> EXERCISE BRIEF
Copy out, exactly as given, every line from the line with "Mask all regions" to the end of the listing, both of those lines included.

> DATA SECTION
____________
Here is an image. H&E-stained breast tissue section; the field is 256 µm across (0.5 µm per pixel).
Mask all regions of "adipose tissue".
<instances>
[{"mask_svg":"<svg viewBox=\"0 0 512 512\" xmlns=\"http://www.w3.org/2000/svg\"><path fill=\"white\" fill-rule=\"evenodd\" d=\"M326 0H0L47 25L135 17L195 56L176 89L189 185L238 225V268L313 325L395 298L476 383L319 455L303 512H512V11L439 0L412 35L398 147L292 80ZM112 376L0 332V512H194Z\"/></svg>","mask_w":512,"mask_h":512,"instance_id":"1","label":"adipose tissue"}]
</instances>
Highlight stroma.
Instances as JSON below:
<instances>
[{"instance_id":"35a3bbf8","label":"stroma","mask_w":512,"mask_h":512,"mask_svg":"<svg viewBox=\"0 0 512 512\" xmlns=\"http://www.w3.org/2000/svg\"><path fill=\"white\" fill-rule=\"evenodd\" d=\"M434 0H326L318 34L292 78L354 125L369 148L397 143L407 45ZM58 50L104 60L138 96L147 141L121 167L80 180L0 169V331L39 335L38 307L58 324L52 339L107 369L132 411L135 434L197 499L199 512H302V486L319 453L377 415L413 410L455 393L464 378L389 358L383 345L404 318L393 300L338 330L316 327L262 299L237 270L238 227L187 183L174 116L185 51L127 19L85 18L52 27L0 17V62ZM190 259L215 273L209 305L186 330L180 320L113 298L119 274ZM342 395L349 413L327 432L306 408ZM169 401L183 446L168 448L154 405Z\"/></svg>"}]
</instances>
____________
> COMPLETE ANSWER
Mask all regions of "adipose tissue".
<instances>
[{"mask_svg":"<svg viewBox=\"0 0 512 512\" xmlns=\"http://www.w3.org/2000/svg\"><path fill=\"white\" fill-rule=\"evenodd\" d=\"M326 0H0L47 25L135 17L195 56L176 89L189 185L238 225V268L313 325L395 298L476 383L319 455L303 512H512V11L439 0L412 35L398 147L292 80ZM112 376L0 332V512H194Z\"/></svg>","mask_w":512,"mask_h":512,"instance_id":"1","label":"adipose tissue"}]
</instances>
Highlight stroma.
Instances as JSON below:
<instances>
[{"instance_id":"35a3bbf8","label":"stroma","mask_w":512,"mask_h":512,"mask_svg":"<svg viewBox=\"0 0 512 512\" xmlns=\"http://www.w3.org/2000/svg\"><path fill=\"white\" fill-rule=\"evenodd\" d=\"M434 0H326L318 34L292 78L354 125L369 148L397 143L407 45ZM58 50L104 60L138 96L147 141L121 167L80 180L0 169V331L39 335L38 307L58 324L52 339L107 369L132 411L135 434L197 499L199 512H302V486L319 453L377 415L413 410L455 393L464 378L389 358L383 345L404 318L393 300L338 330L316 327L262 299L237 270L238 227L187 183L174 116L185 51L127 19L85 18L52 27L0 17V62ZM190 259L215 273L209 305L186 330L180 320L113 298L119 274ZM342 395L349 413L327 432L306 408ZM169 401L183 446L168 448L154 405Z\"/></svg>"}]
</instances>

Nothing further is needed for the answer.